What to do => Copy out, unchanged, the stretch of entries from the line that contains "Give the centreline" through the line that contains "road 2 (trunk): [(0,171),(146,0)]", and nothing else.

Supplied material =>
* start *

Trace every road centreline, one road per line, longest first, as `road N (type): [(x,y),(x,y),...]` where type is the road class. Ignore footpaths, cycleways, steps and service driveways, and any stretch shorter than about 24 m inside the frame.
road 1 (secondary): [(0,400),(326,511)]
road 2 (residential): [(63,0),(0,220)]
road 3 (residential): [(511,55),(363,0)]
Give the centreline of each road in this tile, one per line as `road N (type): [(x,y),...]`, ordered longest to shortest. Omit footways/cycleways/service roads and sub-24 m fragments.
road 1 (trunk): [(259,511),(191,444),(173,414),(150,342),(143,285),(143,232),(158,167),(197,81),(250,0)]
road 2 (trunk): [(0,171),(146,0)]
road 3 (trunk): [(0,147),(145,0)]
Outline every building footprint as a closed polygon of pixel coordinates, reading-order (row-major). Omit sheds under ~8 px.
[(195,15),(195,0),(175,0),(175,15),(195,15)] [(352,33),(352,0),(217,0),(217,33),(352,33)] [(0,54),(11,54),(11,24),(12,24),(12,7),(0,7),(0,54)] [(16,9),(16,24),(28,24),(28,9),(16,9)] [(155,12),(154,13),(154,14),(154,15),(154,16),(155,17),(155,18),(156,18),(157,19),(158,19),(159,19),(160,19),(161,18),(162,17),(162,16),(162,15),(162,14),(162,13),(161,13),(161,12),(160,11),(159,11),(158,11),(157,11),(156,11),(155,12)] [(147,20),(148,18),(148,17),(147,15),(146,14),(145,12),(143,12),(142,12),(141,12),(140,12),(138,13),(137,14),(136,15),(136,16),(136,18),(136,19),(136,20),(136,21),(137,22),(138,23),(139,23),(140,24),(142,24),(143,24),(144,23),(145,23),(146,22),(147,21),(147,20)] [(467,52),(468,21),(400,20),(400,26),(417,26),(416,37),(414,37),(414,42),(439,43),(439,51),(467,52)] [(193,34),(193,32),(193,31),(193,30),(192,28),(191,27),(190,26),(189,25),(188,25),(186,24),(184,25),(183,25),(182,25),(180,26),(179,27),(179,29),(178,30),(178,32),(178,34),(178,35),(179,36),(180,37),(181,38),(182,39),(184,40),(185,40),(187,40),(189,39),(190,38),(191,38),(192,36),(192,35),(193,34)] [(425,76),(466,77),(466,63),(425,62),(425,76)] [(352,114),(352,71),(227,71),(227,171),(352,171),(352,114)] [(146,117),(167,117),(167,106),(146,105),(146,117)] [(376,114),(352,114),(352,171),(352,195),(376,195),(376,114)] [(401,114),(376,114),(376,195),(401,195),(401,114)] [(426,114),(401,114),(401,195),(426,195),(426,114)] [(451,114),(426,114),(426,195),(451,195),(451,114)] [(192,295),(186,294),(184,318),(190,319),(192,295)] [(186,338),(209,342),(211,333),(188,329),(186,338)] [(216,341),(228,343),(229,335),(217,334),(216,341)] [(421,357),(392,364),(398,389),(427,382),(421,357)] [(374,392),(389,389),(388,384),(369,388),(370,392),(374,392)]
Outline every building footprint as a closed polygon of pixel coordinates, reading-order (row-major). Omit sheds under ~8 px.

* end *
* start *

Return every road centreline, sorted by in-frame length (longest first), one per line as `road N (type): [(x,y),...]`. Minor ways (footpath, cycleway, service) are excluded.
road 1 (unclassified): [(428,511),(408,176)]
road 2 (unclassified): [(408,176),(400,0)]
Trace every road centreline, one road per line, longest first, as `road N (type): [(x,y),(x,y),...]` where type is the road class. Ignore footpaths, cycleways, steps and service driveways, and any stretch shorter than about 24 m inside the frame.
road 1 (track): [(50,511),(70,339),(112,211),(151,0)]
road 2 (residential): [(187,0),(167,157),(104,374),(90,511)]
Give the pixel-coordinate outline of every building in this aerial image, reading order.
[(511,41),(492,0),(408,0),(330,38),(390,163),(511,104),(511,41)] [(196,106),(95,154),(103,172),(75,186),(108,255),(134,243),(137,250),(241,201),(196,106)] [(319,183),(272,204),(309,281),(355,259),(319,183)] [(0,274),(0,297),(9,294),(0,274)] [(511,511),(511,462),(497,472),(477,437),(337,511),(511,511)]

* end *

Task result =>
Give the centreline of each road in this tile, one per line as `road N (type): [(x,y),...]`, ordered longest to shortest. Omit footways/cycleways/service roads and sub-24 m fragments.
road 1 (trunk): [(259,511),(191,444),(173,414),(150,342),(143,285),(143,232),(158,167),(197,81),(250,0)]
road 2 (trunk): [(0,171),(146,0)]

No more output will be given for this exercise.